● **WORK TASK**:
From the line that contains "IC2 pin SDA: SDA -> X2" to the last line of the records below, copy everything exactly, both ends included.

=== Begin Enclosure ===

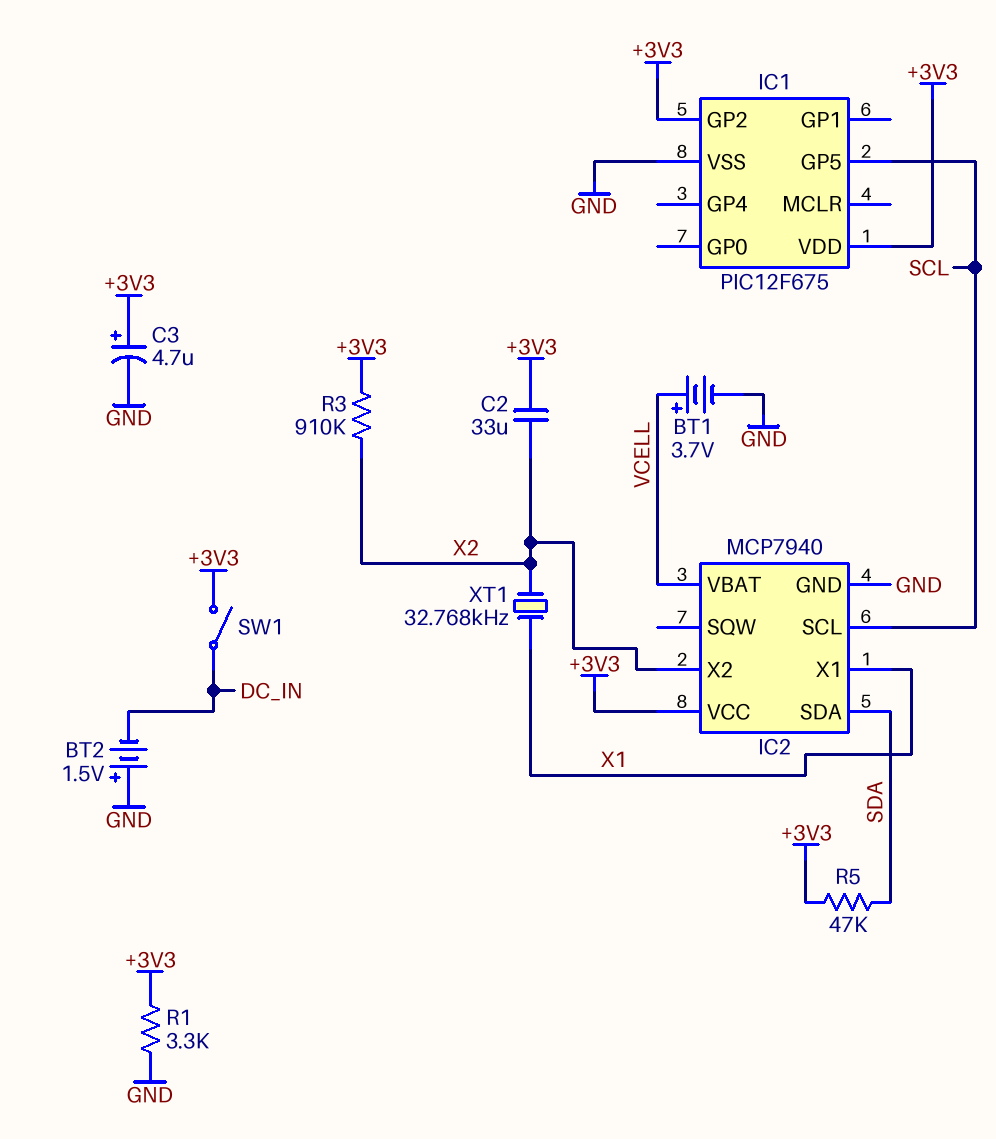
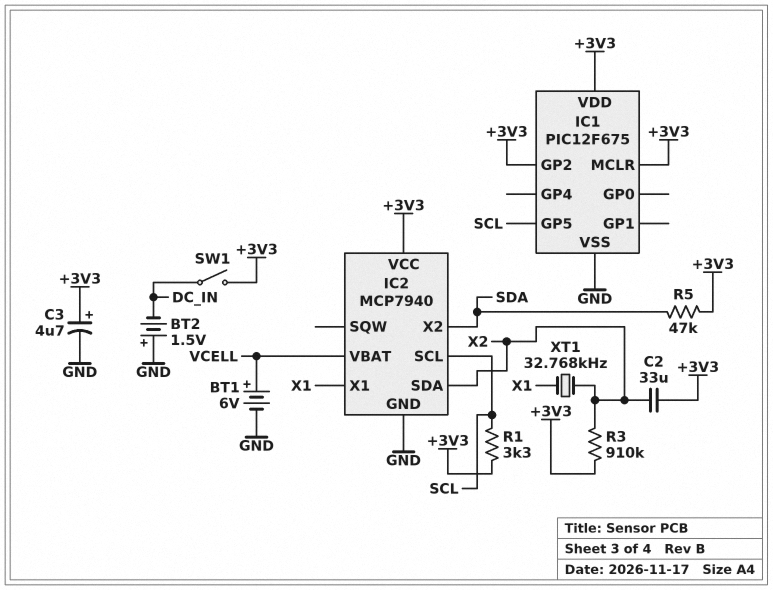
BT1: 3.7V (plus VCELL, minus GND) -> 6V (plus VCELL, minus GND)
IC1 pin MCLR: none -> +3V3
IC2 pin SDA: SDA -> X2
IC2 pin X2: X2 -> SDA
R1: 3.3k (+3V3, GND) -> 3.3k (+3V3, SCL)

=== End Enclosure ===

● **ANSWER**:
IC2 pin SDA: SDA -> X2
IC2 pin X2: X2 -> SDA
R1: 3.3k (+3V3, GND) -> 3.3k (+3V3, SCL)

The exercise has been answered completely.